_ACTIVITY_
Pictures are not part of the copy; repeat everything else in the records exactly.

_RECORDS FOR THIS EXERCISE_

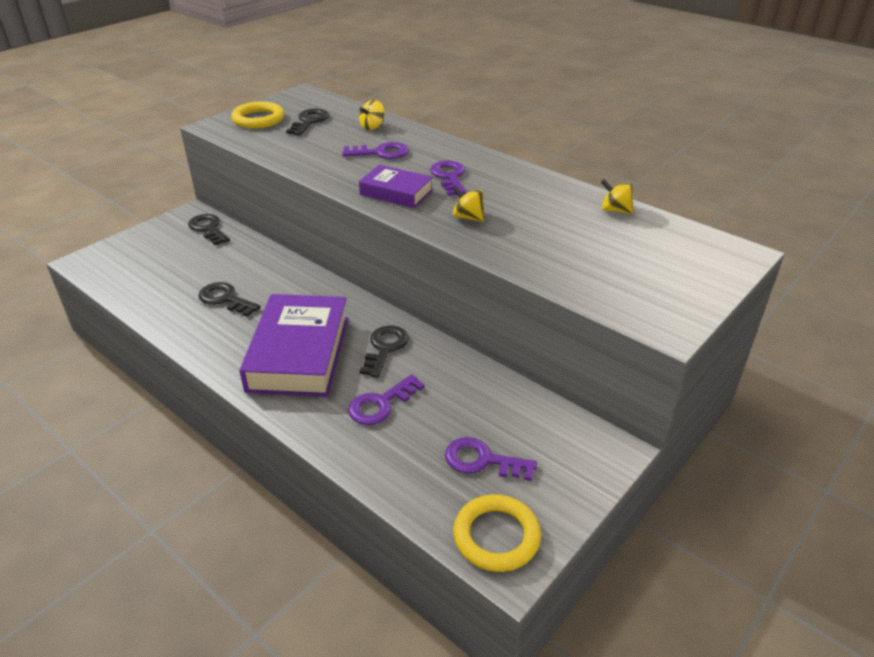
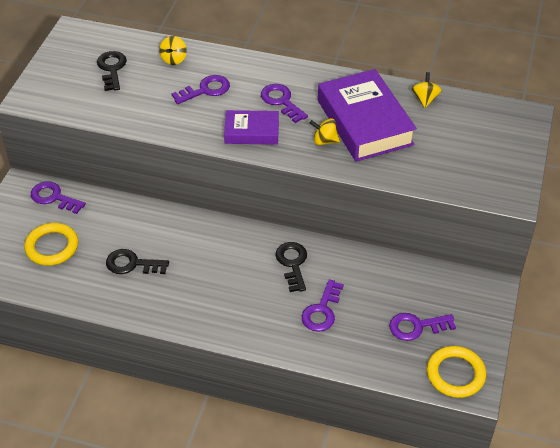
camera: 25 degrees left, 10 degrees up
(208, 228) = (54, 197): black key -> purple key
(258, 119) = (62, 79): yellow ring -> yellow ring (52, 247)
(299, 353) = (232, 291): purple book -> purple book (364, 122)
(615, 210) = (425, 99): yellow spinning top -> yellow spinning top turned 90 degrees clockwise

_RESULT FOR THIS EXERCISE_
camera: 25 degrees left, 10 degrees up
(208, 228) = (54, 197): black key -> purple key
(258, 119) = (62, 79): yellow ring -> yellow ring (52, 247)
(299, 353) = (232, 291): purple book -> purple book (364, 122)
(615, 210) = (425, 99): yellow spinning top -> yellow spinning top turned 90 degrees clockwise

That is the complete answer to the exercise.